- ACTIVITY -
Below is some data. Retype exactly the lines starting at the one with "pink capsule: 2 -> 6" and ending at the one with "yellow capsule: 7 -> 4".

- WORKING DATA -
------------
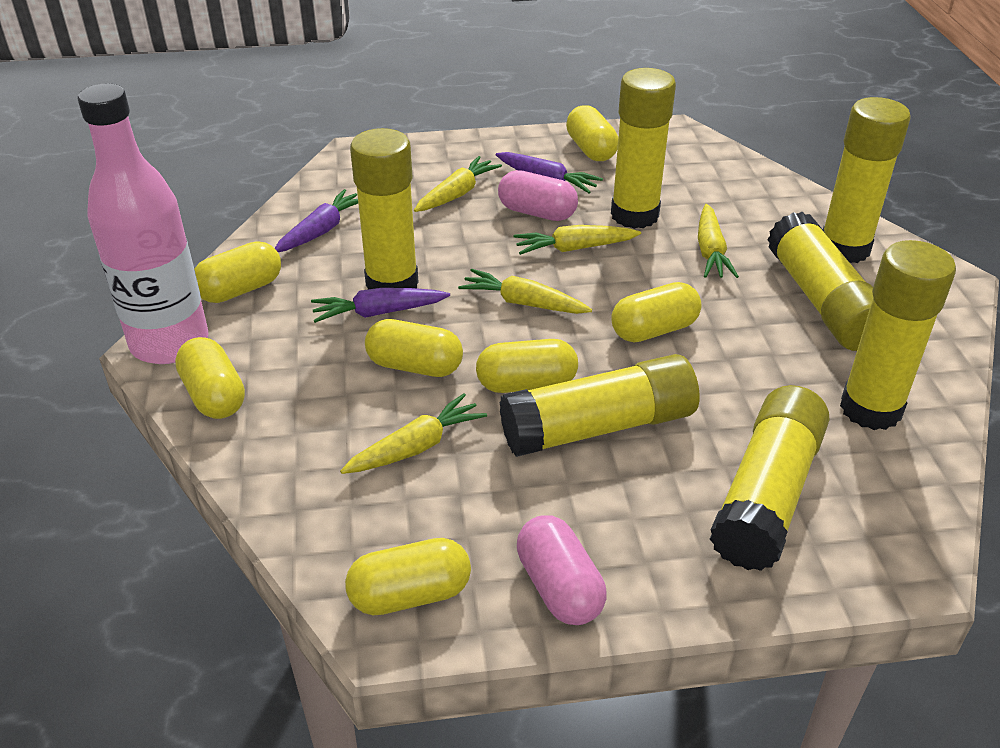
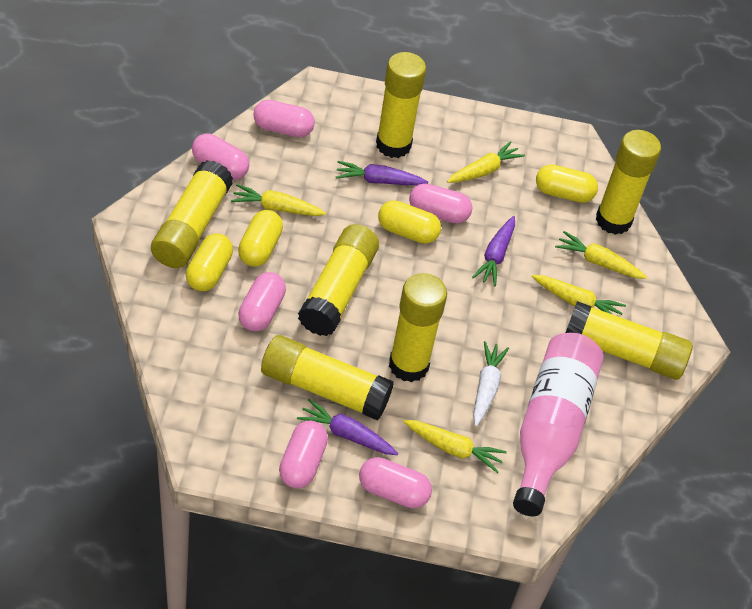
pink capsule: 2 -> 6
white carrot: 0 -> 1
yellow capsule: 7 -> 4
------------
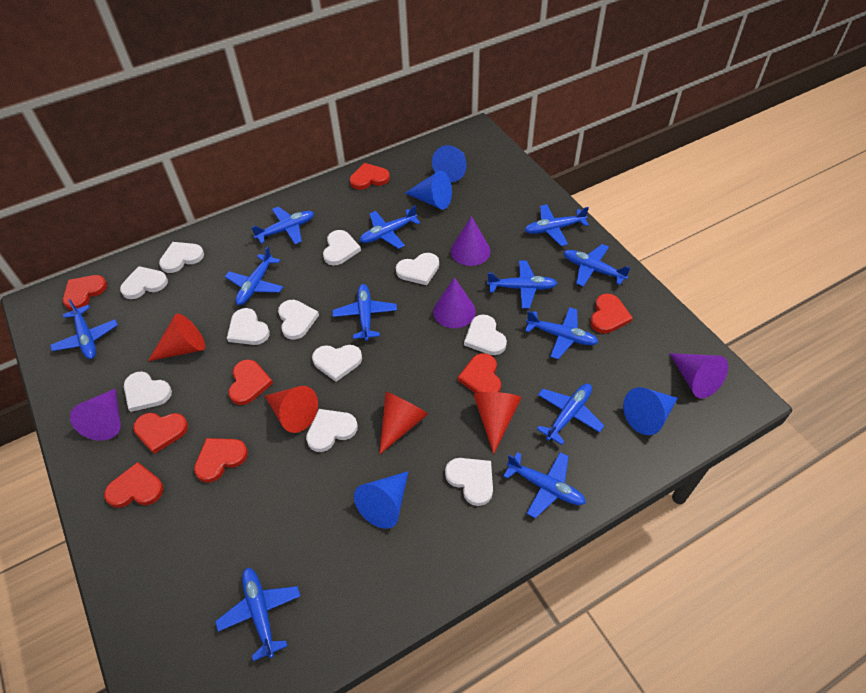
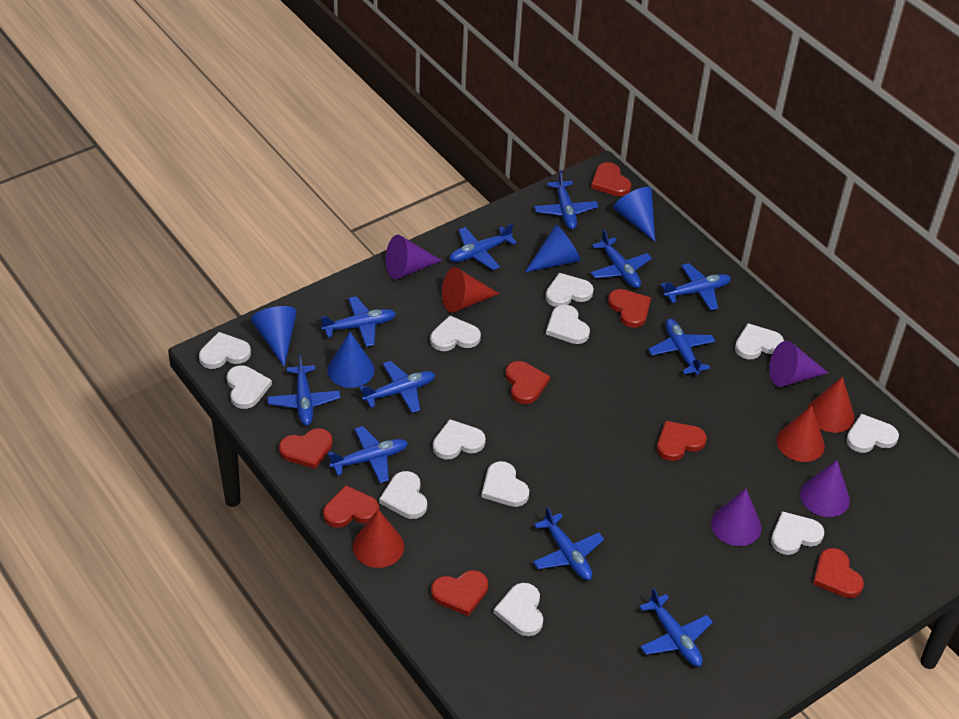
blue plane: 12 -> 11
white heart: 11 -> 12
------------
- PROBLEM SOLUTION -
pink capsule: 2 -> 6
white carrot: 0 -> 1
yellow capsule: 7 -> 4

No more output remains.